→ **Task**: Copy each line of the records below that has "STAT" in it.

→ **Working data**:
——————————
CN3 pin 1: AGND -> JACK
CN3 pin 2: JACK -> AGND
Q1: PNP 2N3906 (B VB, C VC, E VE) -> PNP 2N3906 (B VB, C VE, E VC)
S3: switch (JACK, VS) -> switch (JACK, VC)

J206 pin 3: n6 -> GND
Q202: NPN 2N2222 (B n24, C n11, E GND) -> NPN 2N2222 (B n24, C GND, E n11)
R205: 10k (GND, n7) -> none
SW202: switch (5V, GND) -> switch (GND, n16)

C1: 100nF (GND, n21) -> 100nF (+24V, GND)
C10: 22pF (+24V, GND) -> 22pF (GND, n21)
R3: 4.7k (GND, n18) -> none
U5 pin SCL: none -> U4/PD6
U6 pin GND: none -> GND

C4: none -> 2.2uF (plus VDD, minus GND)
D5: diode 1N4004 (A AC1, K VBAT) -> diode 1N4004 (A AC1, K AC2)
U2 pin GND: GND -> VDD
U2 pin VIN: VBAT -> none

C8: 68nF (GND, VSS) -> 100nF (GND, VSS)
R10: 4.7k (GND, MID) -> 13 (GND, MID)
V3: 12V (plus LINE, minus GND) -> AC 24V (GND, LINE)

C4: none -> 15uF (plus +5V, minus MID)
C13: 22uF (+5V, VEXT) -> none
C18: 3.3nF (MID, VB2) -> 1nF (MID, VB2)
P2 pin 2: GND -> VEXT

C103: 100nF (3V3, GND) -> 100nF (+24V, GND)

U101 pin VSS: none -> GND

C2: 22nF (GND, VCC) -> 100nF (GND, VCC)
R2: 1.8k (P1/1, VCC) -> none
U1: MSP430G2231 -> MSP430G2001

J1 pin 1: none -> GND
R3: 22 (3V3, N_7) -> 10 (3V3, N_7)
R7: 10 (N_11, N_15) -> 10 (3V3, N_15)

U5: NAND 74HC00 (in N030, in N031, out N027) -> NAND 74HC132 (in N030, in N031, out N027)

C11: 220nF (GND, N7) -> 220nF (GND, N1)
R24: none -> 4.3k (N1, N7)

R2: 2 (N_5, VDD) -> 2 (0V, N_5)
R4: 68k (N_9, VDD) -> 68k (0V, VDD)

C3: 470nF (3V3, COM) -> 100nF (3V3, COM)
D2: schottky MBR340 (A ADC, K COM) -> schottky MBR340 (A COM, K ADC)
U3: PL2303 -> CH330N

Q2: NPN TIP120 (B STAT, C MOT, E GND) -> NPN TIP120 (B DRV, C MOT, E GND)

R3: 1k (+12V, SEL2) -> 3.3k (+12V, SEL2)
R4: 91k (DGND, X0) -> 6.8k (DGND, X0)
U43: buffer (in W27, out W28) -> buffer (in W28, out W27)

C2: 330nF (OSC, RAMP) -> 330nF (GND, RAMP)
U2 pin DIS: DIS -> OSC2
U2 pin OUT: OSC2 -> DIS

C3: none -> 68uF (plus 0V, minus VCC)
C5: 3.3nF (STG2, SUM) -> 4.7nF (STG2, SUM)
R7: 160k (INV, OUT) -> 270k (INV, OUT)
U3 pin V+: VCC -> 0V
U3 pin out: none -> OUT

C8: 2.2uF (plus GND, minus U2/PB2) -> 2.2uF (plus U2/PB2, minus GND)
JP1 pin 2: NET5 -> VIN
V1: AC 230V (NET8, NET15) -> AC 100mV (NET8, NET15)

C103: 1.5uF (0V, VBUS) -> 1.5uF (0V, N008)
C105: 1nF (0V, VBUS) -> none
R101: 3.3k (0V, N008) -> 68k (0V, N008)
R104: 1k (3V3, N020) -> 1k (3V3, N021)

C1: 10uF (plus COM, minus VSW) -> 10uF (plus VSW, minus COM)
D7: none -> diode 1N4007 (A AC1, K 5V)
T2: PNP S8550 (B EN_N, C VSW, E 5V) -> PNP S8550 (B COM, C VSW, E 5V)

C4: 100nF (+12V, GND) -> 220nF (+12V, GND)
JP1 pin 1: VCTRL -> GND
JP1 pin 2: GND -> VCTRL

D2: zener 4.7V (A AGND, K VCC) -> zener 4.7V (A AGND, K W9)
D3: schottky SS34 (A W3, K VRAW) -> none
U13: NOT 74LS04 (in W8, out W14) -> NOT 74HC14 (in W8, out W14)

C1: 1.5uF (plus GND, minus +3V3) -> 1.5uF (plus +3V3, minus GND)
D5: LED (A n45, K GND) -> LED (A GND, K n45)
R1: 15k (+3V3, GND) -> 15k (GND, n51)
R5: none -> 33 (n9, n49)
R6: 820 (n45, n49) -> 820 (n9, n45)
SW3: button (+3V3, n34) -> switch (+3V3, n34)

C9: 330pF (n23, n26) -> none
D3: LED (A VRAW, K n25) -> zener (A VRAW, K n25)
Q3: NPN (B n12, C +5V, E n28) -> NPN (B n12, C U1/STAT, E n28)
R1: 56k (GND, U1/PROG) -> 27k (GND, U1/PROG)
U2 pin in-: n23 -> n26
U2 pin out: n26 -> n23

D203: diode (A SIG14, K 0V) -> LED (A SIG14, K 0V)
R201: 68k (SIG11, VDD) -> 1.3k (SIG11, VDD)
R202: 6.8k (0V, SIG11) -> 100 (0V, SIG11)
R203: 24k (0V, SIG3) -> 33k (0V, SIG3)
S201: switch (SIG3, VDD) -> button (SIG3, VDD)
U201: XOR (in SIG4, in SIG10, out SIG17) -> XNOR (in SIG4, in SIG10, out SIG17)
——————————
→ **Exercise response**:
Q2: NPN TIP120 (B STAT, C MOT, E GND) -> NPN TIP120 (B DRV, C MOT, E GND)
Q3: NPN (B n12, C +5V, E n28) -> NPN (B n12, C U1/STAT, E n28)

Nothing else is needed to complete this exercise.